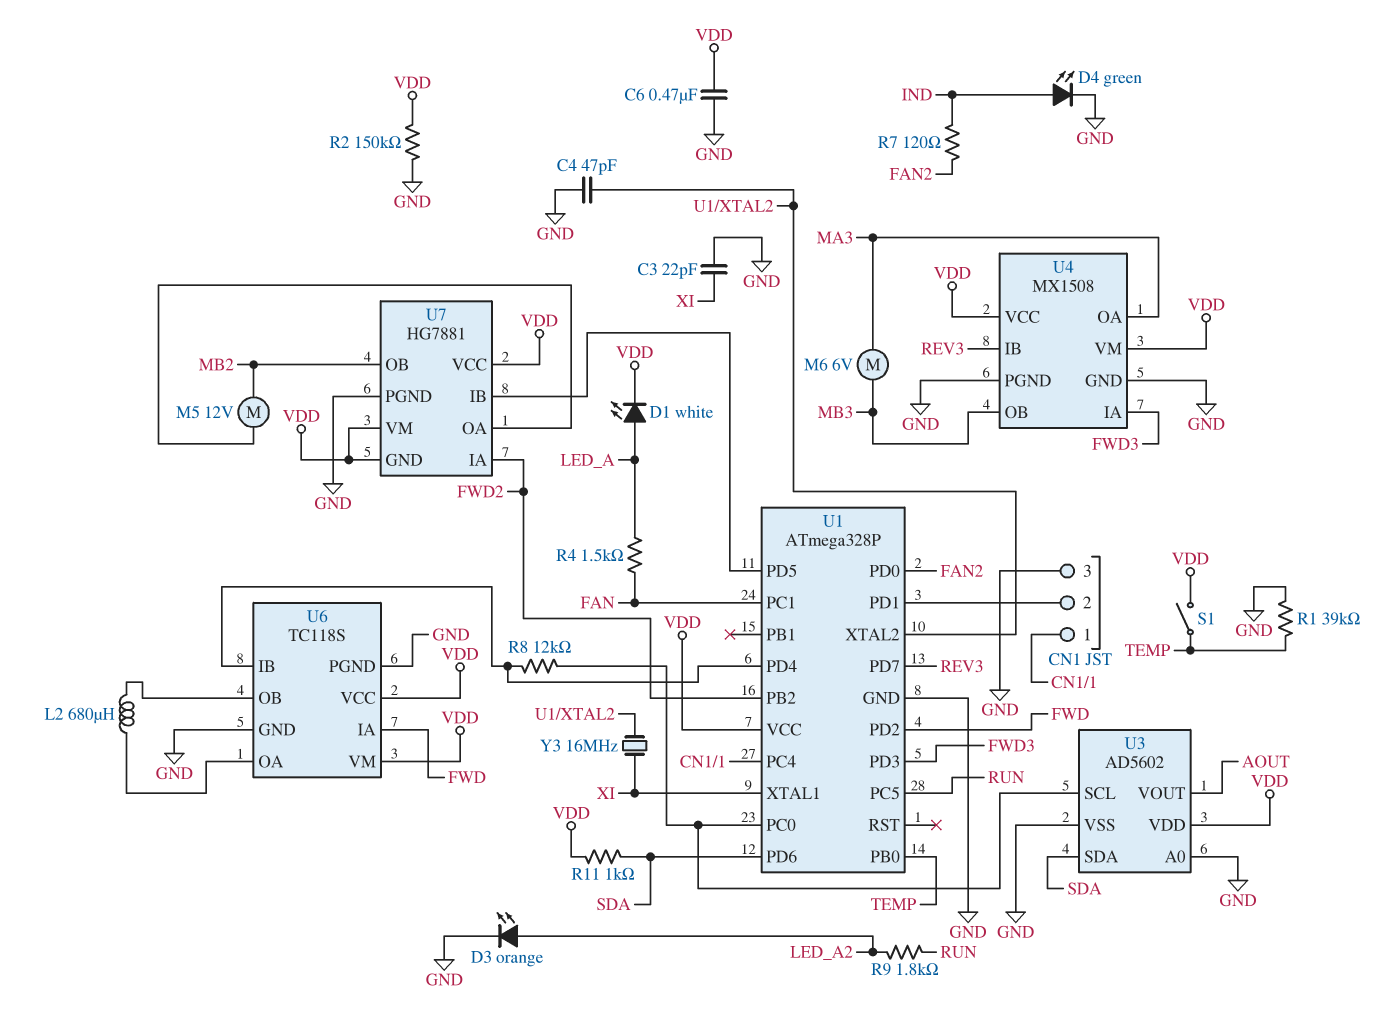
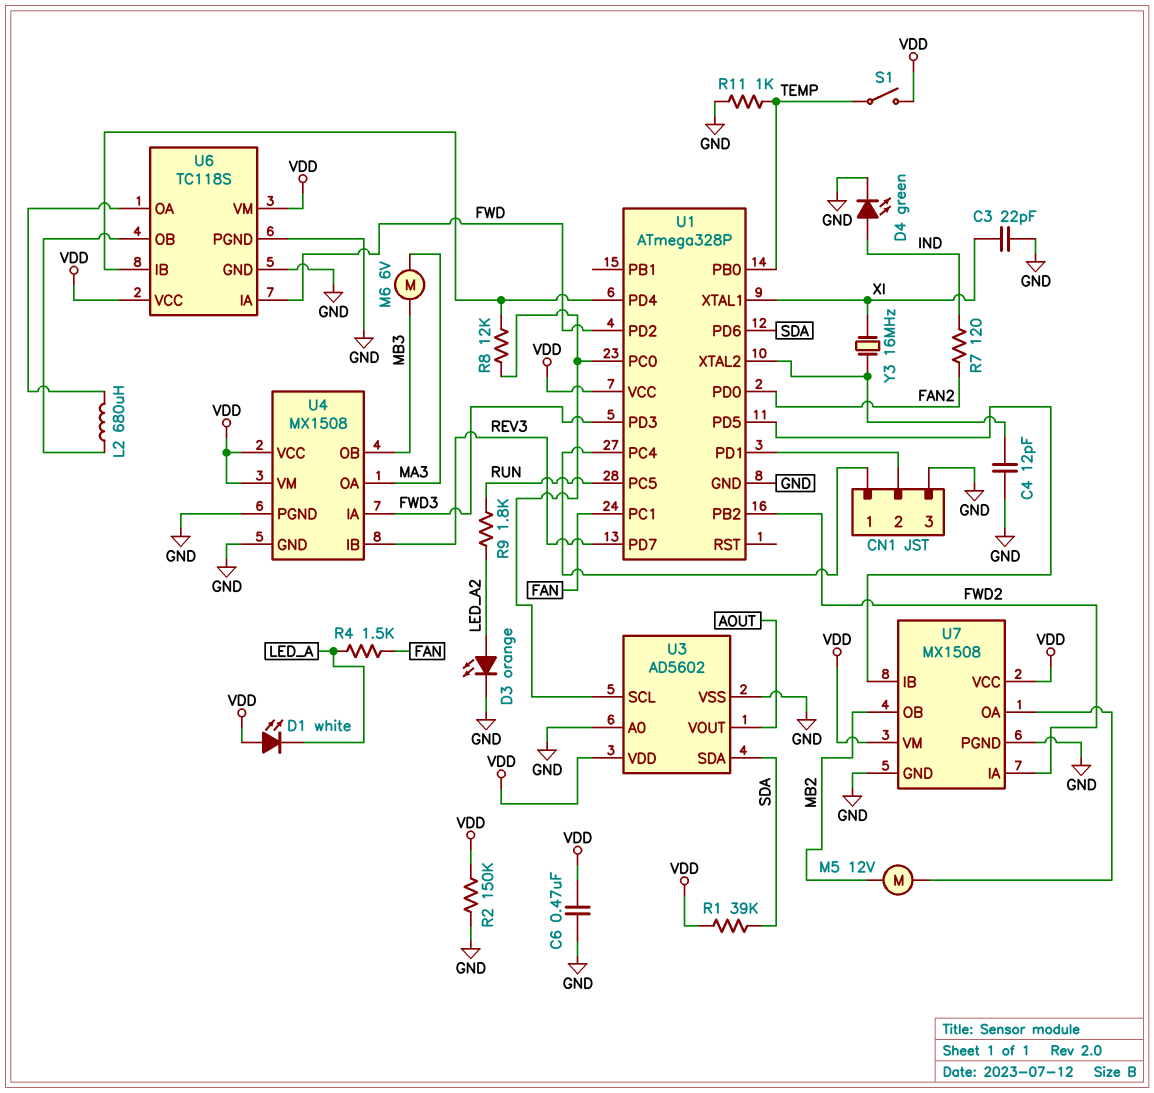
C4: 47pF (GND, U1/XTAL2) -> 12pF (GND, U1/XTAL2)
D1: LED white (A LED_A, K VDD) -> LED white (A VDD, K LED_A)
R1: 39k (GND, TEMP) -> 39k (SDA, VDD)
R11: 1k (SDA, VDD) -> 1k (GND, TEMP)
U7: HG7881 -> MX1508
U7 pin GND: VDD -> GND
------------------------------------
> **Assignment**: Every line above with the string "TEMP" in it should be copied into the answer.

> **Solution to this exercise**:
R1: 39k (GND, TEMP) -> 39k (SDA, VDD)
R11: 1k (SDA, VDD) -> 1k (GND, TEMP)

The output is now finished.